_Task details_
Give the number of lines in the data below where the string "none" occurs, and nothing else.

Source data Start Marker

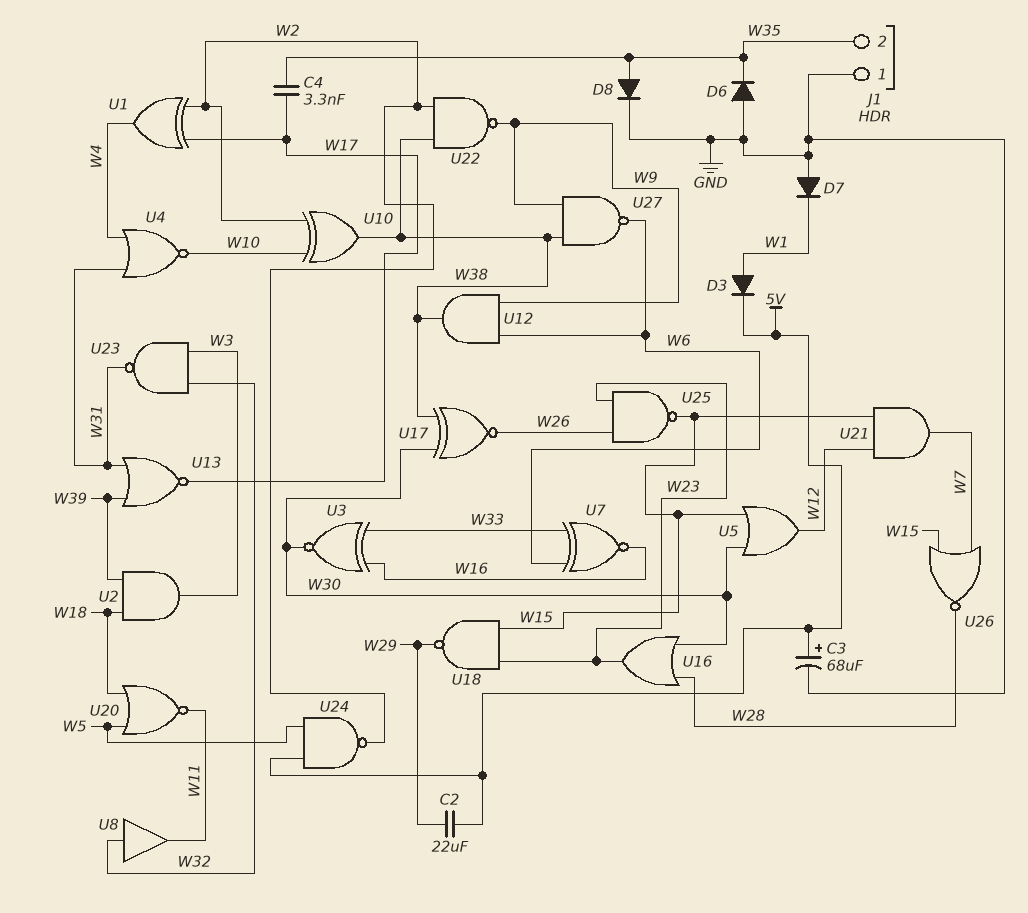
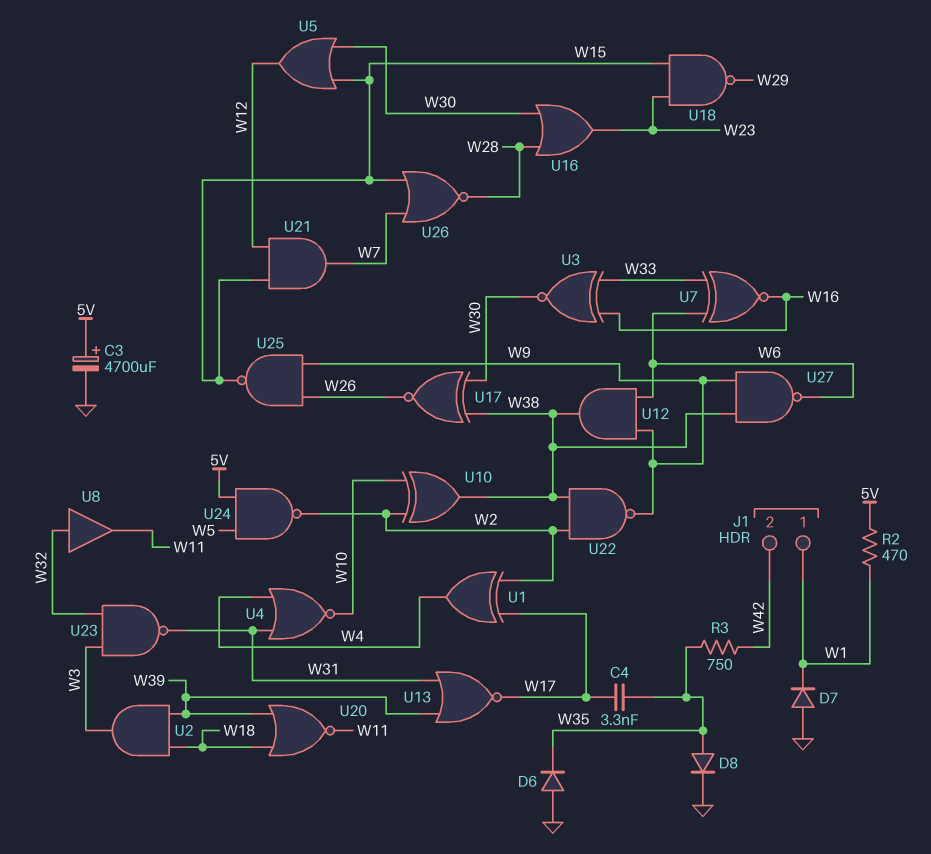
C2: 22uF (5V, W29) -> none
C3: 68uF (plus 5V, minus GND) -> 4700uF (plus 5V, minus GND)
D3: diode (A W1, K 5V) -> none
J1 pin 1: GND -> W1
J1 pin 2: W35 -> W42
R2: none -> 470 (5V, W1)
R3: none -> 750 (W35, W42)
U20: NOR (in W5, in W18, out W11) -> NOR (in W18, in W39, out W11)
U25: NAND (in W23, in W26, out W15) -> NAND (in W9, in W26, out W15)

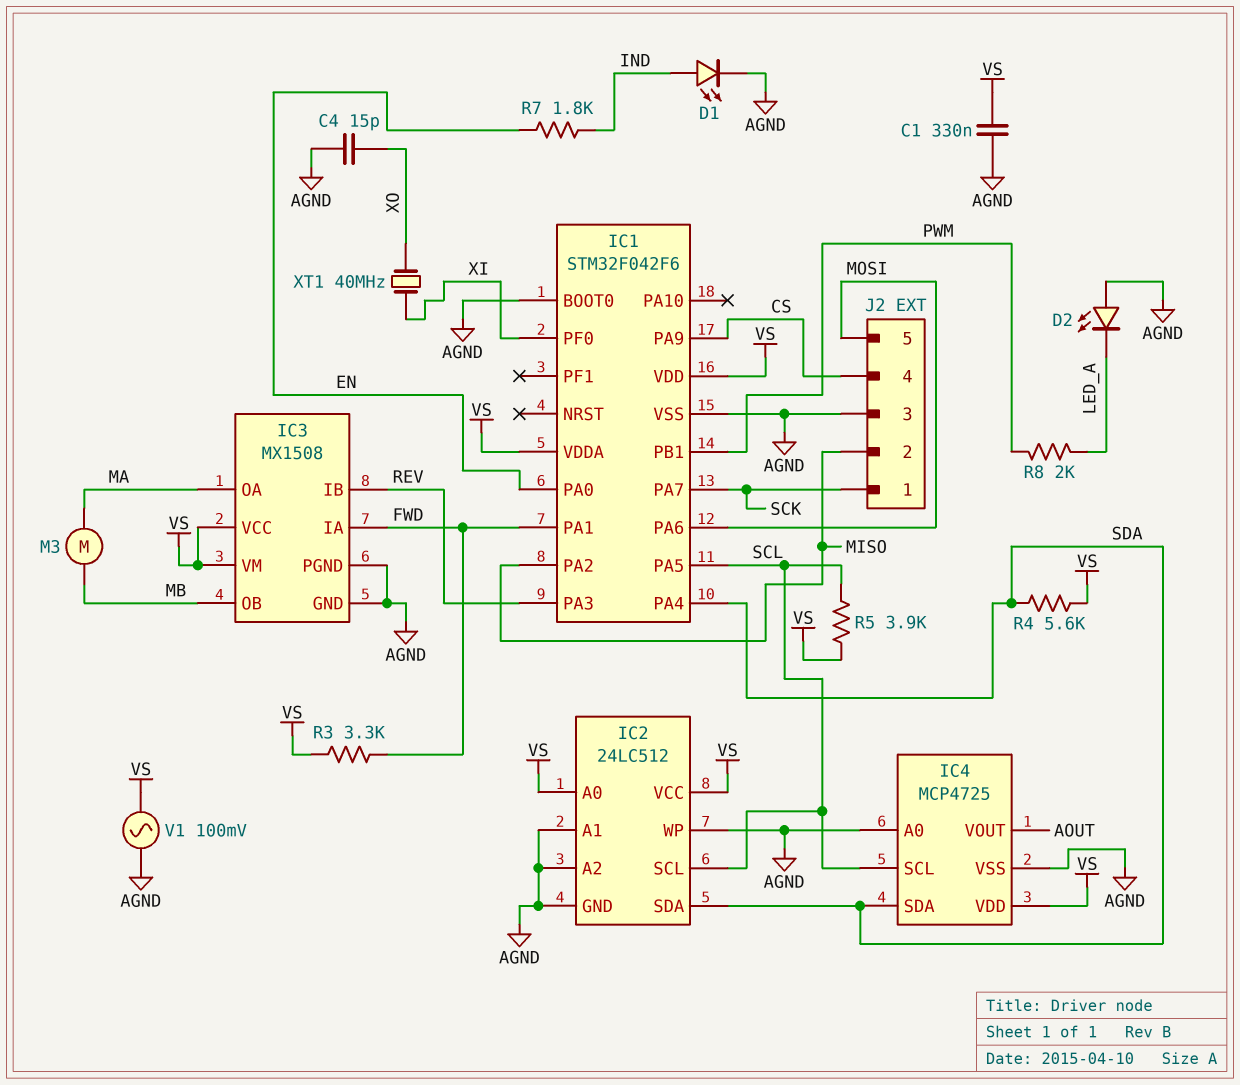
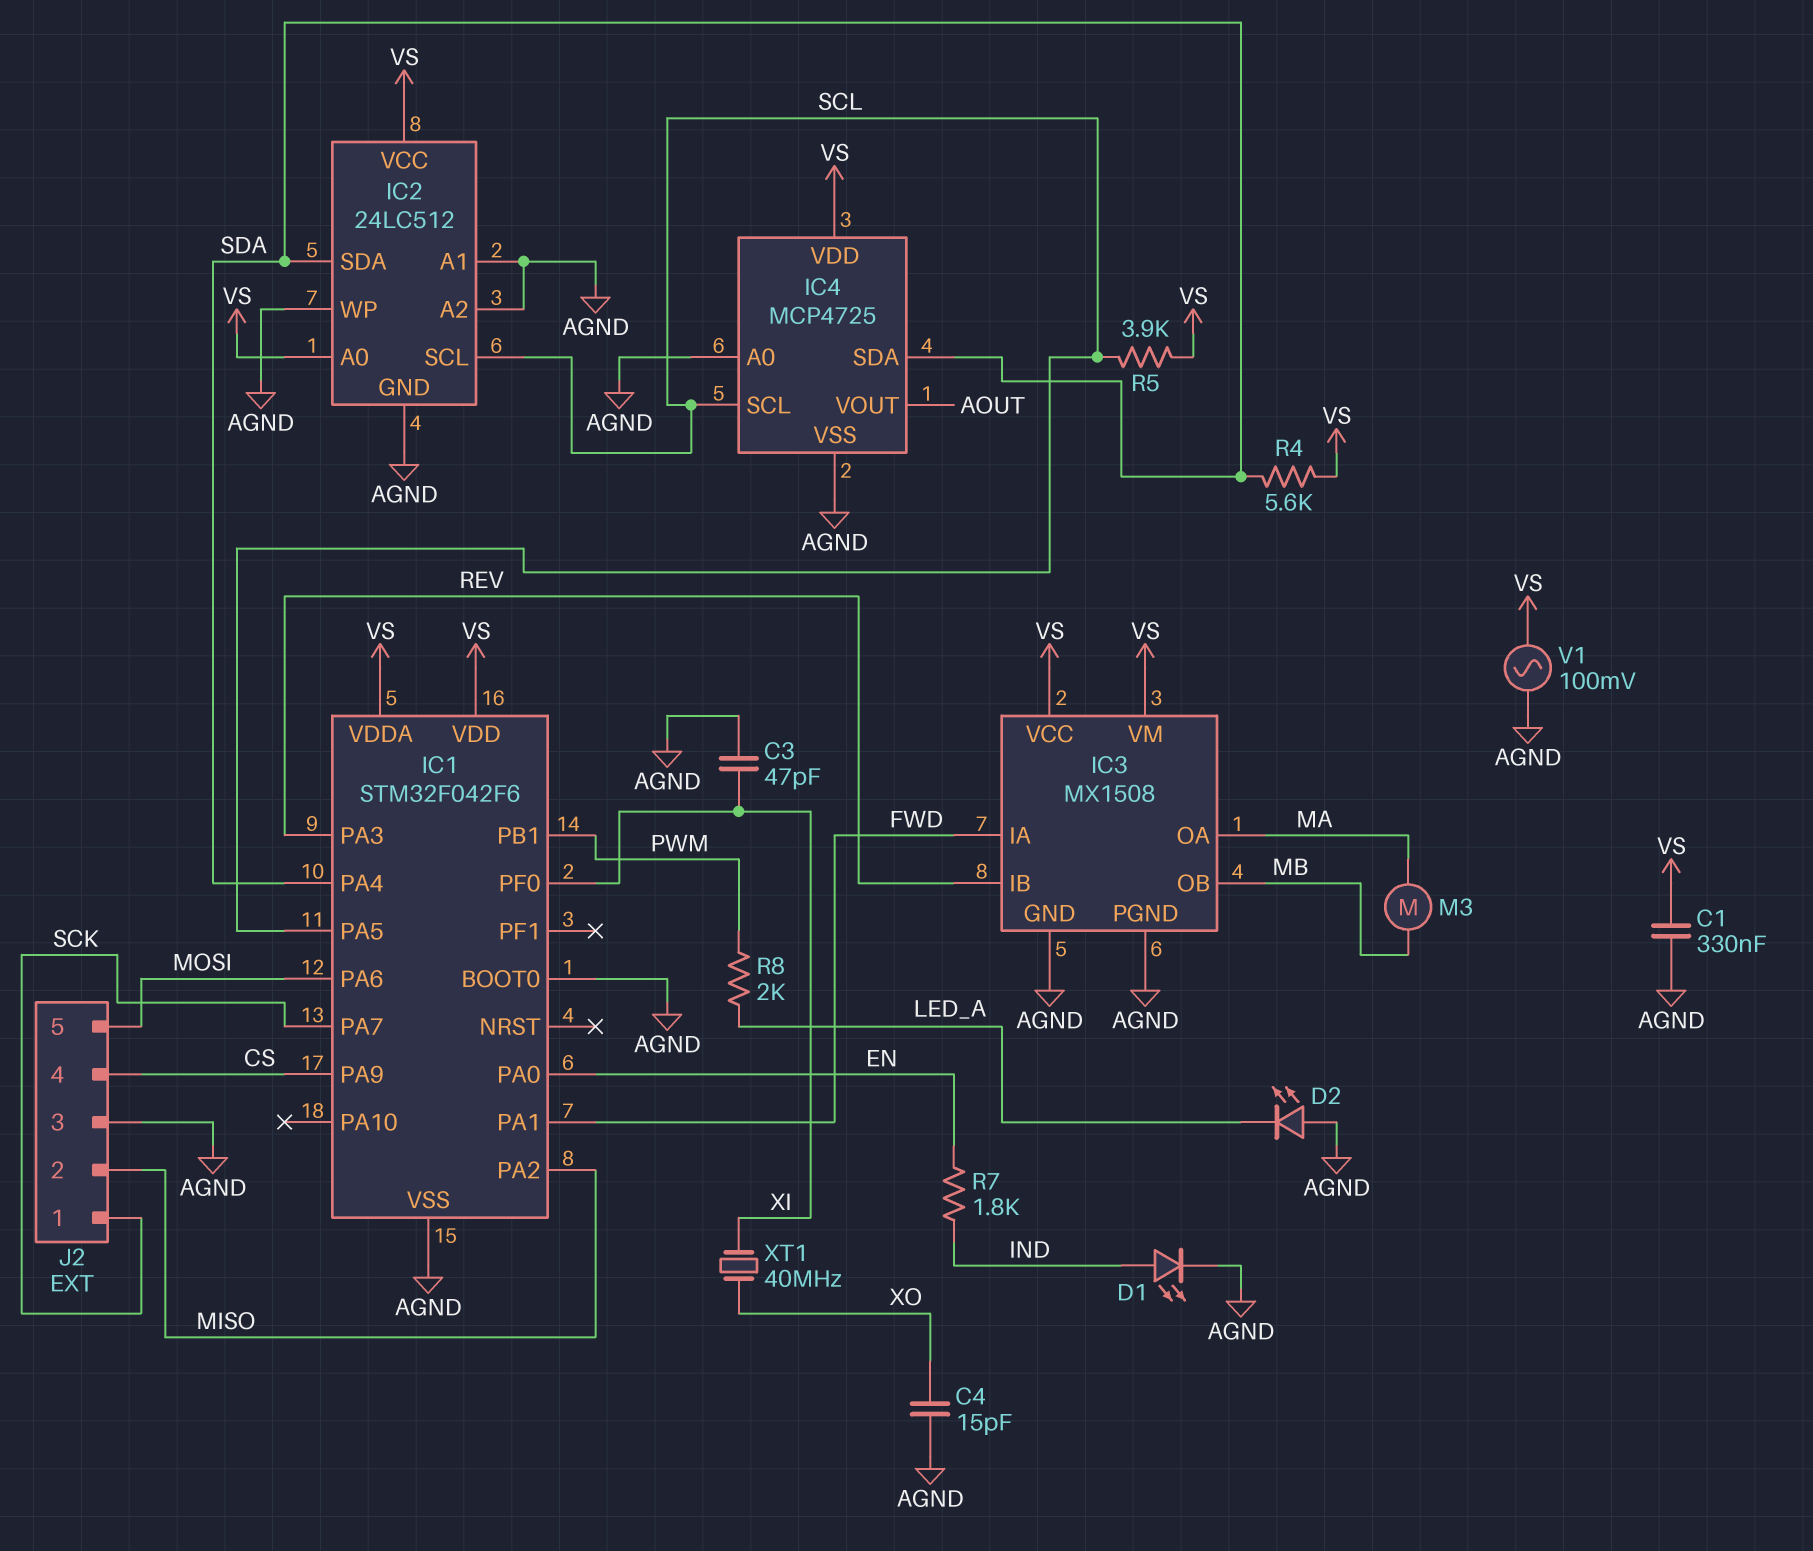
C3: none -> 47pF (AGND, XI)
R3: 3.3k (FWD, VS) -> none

Source data End Marker

_Output for this exercise_
6